== TRY IT ==
Leave out the pictures and print the records below exactly.

*** WORKING DATA Section Begins ***

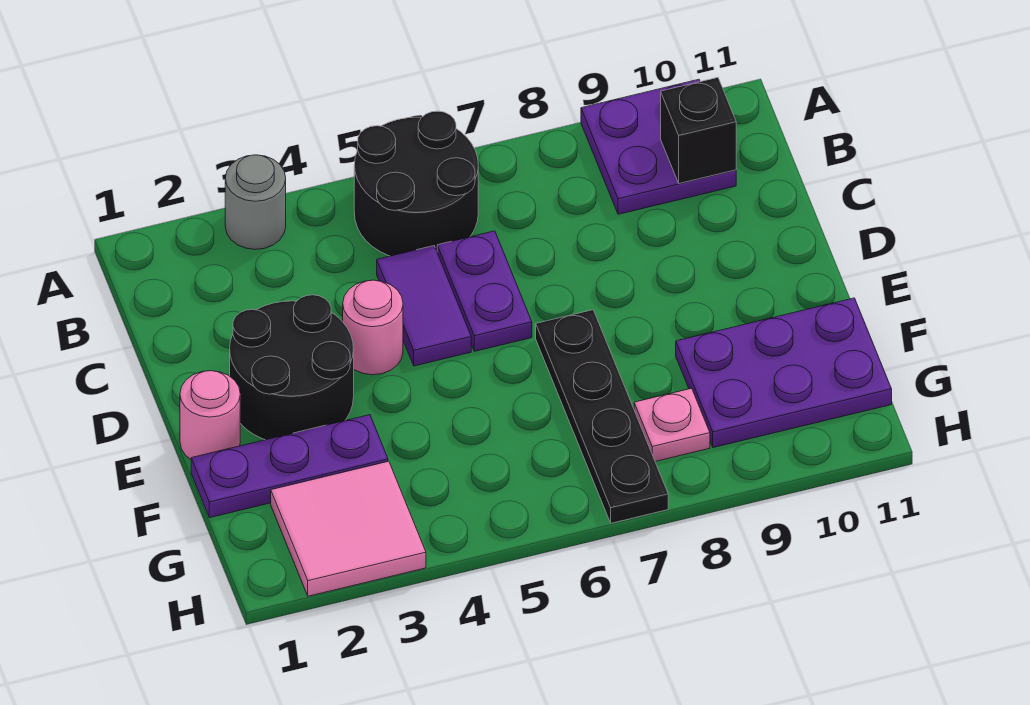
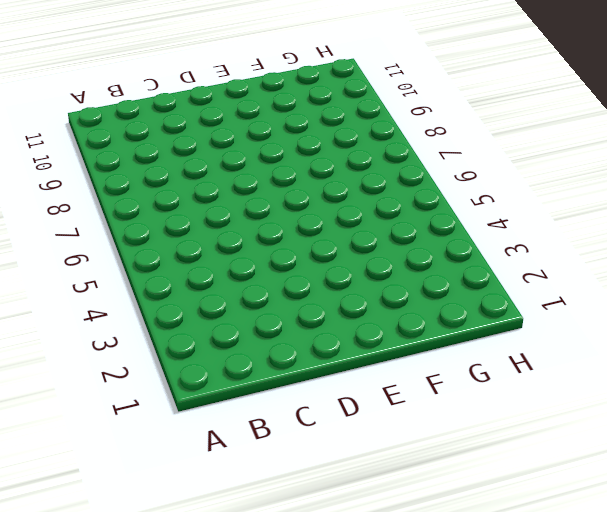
none -> grey round brick A3 level 1
none -> black round brick A5:B6 level 1
none -> purple plate A9:B10 level 1

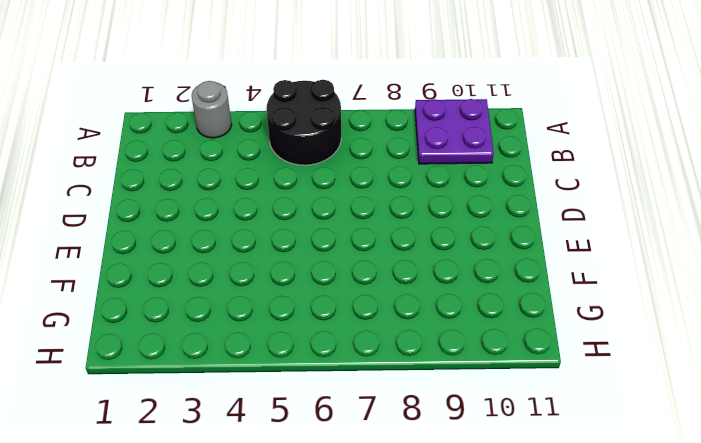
none -> purple tile C5:D5 level 1
none -> purple plate C6:D6 level 1
none -> black round brick D2:E3 level 1

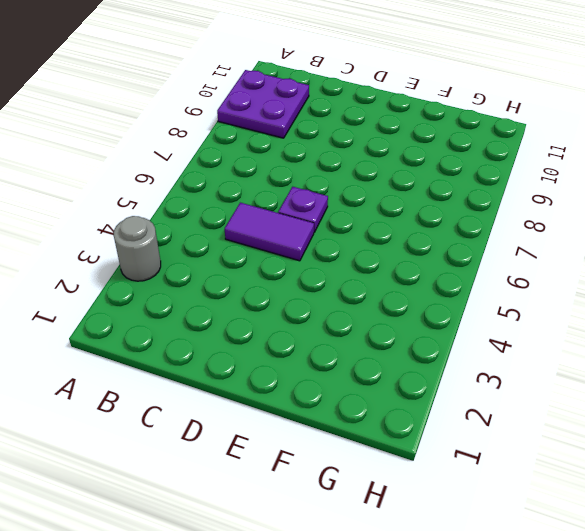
purple plate D6 level 1 -> purple plate C6:D6 level 1
none -> black round brick A5:B6 level 1
none -> black round brick D2:E3 level 1
none -> pink round brick D4 level 1

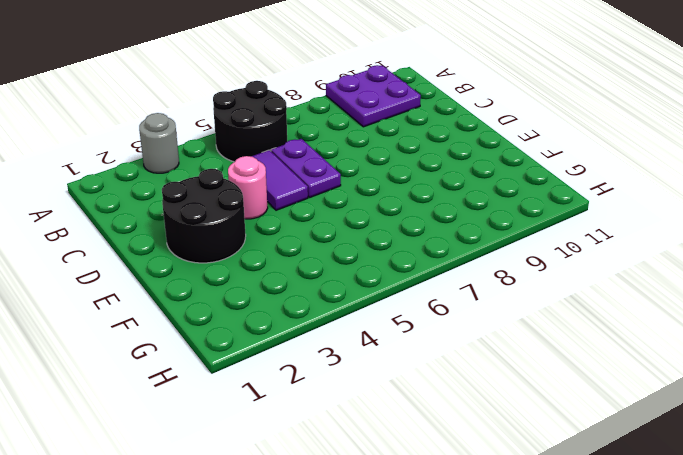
none -> pink round brick E1 level 1
none -> black plate E7:H7 level 1
none -> purple plate F1:F3 level 1

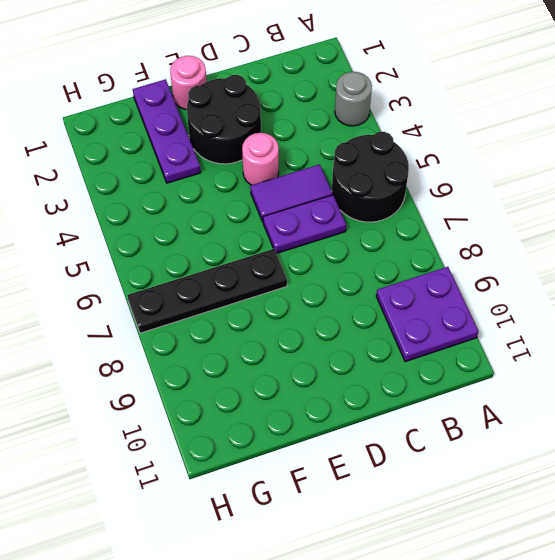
none -> purple plate F9:G11 level 1
none -> pink tile G2:H3 level 1
none -> pink plate G8 level 1

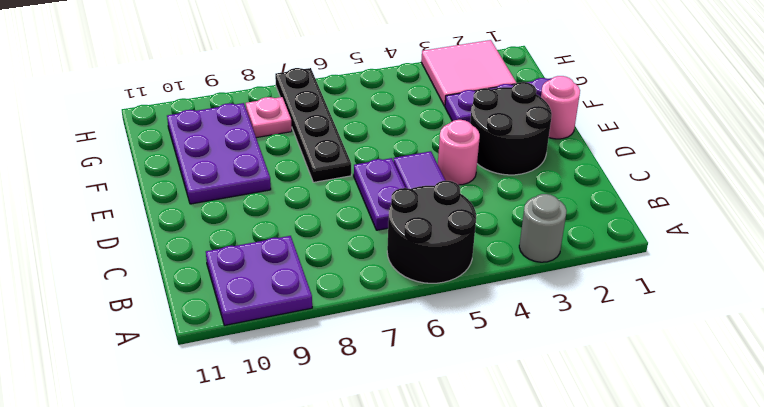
purple plate E9:G10 level 1 -> purple plate F9:G11 level 1
none -> black brick B10 level 2

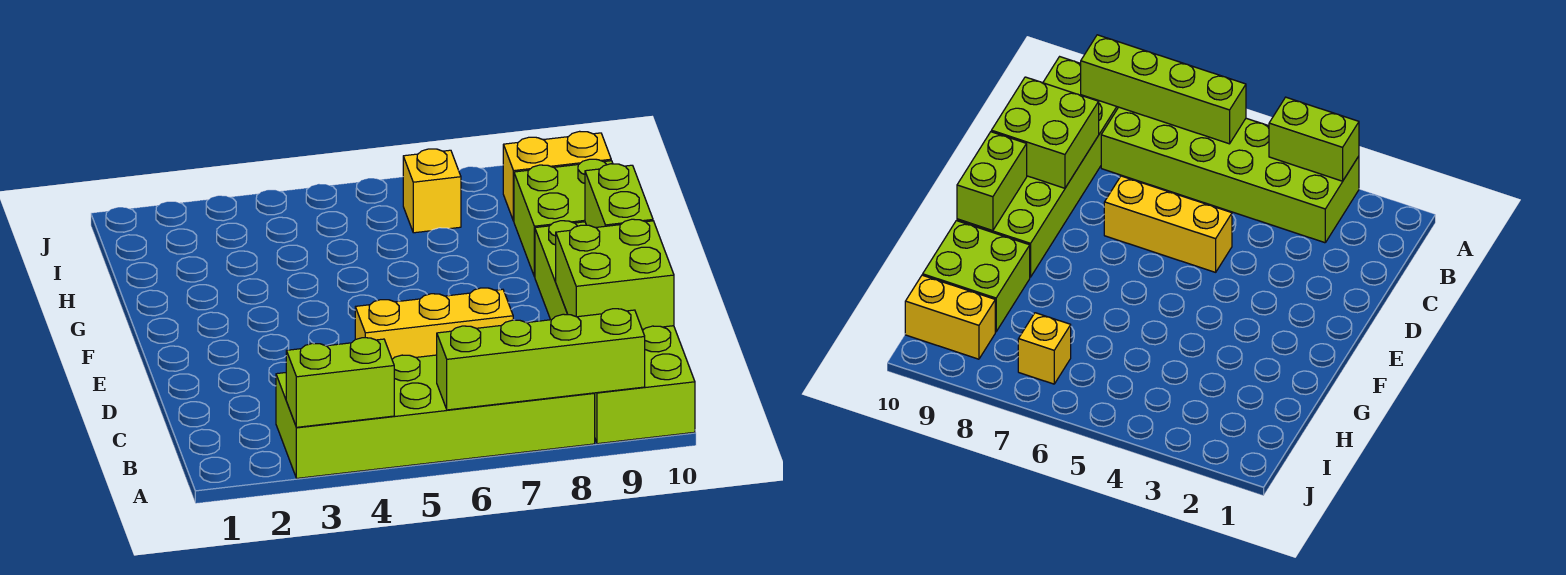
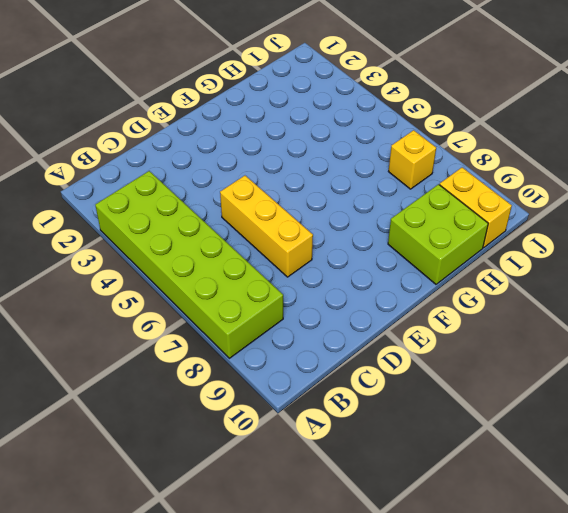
none -> lime brick A9:F10 level 1
none -> lime brick A3:A4 level 2

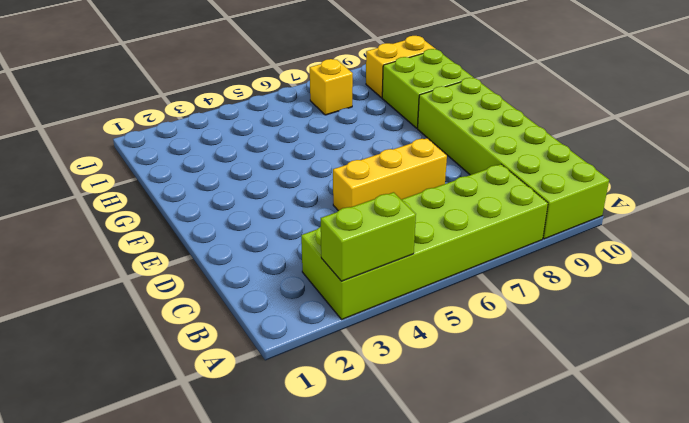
none -> lime brick A6:A9 level 2
none -> lime brick C9:D10 level 2

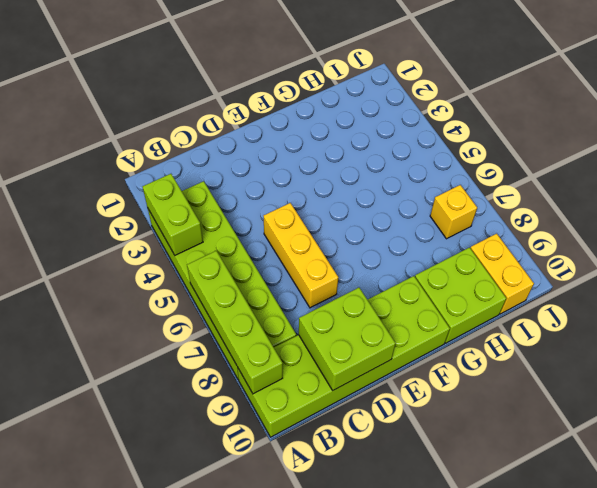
none -> lime brick E10:F10 level 2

*** WORKING DATA Section Ends ***

== ANSWER FOR THE TASK ==
none -> grey round brick A3 level 1
none -> black round brick A5:B6 level 1
none -> purple plate A9:B10 level 1

none -> purple tile C5:D5 level 1
none -> purple plate C6:D6 level 1
none -> black round brick D2:E3 level 1

purple plate D6 level 1 -> purple plate C6:D6 level 1
none -> black round brick A5:B6 level 1
none -> black round brick D2:E3 level 1
none -> pink round brick D4 level 1

none -> pink round brick E1 level 1
none -> black plate E7:H7 level 1
none -> purple plate F1:F3 level 1

none -> purple plate F9:G11 level 1
none -> pink tile G2:H3 level 1
none -> pink plate G8 level 1

purple plate E9:G10 level 1 -> purple plate F9:G11 level 1
none -> black brick B10 level 2

none -> lime brick A9:F10 level 1
none -> lime brick A3:A4 level 2

none -> lime brick A6:A9 level 2
none -> lime brick C9:D10 level 2

none -> lime brick E10:F10 level 2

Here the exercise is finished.